╭──
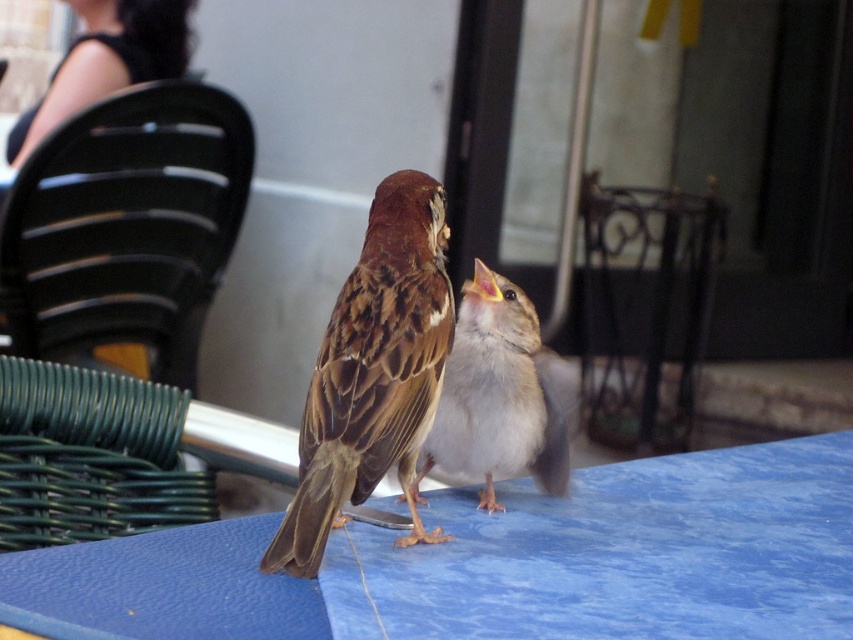
Question: Considering the relative positions of iron-forged chair at center and brown speckled feathers at center in the image provided, where is iron-forged chair at center located with respect to brown speckled feathers at center?

Choices:
 (A) above
 (B) below

Answer: (A)

Question: Which point appears farthest from the camera in this image?

Choices:
 (A) click(231, 188)
 (B) click(409, 408)

Answer: (A)

Question: Among these points, which one is farthest from the camera?

Choices:
 (A) (817, 540)
 (B) (135, 195)

Answer: (B)

Question: Is black plastic chair at upper left smaller than iron-forged chair at center?

Choices:
 (A) no
 (B) yes

Answer: (A)

Question: Is iron-forged chair at center above brown speckled feathers at center?

Choices:
 (A) no
 (B) yes

Answer: (B)

Question: Which point is farther from the camera taking this photo?

Choices:
 (A) (567, 387)
 (B) (486, 625)
 (C) (666, 230)
 (D) (352, 483)

Answer: (C)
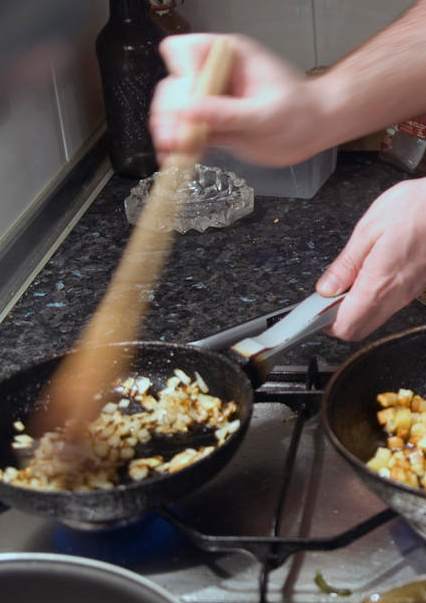
Locate an element on the screen. The height and width of the screenshot is (603, 426). this is where the frying pan handle is attached to the pan is located at coordinates (239, 365).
╰──
• The task
Rewrite the stretch from the line containing "Answer: (C)" through the end of the material, changing "frying pan" to "skillet" and keeping everything else as it stands. Leave the pictures out of your answer.

• Result below
Answer: (C)
Locate an element on the screen. The height and width of the screenshot is (603, 426). this is where the skillet handle is attached to the pan is located at coordinates (239, 365).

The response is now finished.